**Assigned task**
Take every line from the data that has the word "minus" in it.

Dataset excerpts:
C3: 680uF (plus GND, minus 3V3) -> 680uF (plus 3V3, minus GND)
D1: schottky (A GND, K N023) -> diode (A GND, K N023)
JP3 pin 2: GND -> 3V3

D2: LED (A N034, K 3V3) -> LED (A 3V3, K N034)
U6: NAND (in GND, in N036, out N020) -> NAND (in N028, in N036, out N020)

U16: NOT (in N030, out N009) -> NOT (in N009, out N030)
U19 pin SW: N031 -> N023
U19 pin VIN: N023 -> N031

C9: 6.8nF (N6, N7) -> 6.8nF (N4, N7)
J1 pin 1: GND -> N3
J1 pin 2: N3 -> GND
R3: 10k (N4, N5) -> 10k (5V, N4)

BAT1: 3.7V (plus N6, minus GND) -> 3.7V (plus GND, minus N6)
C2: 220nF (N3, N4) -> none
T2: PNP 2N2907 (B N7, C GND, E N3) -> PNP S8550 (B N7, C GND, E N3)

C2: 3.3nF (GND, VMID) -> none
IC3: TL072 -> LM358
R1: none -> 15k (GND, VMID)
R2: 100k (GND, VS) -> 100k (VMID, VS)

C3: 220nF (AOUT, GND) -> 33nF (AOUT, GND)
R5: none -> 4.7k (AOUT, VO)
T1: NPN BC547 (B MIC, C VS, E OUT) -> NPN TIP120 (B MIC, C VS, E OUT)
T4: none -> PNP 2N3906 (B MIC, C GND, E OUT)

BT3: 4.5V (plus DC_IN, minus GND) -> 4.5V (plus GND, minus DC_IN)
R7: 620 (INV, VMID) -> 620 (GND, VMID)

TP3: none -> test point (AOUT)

**Completed exercise**
C3: 680uF (plus GND, minus 3V3) -> 680uF (plus 3V3, minus GND)
BAT1: 3.7V (plus N6, minus GND) -> 3.7V (plus GND, minus N6)
BT3: 4.5V (plus DC_IN, minus GND) -> 4.5V (plus GND, minus DC_IN)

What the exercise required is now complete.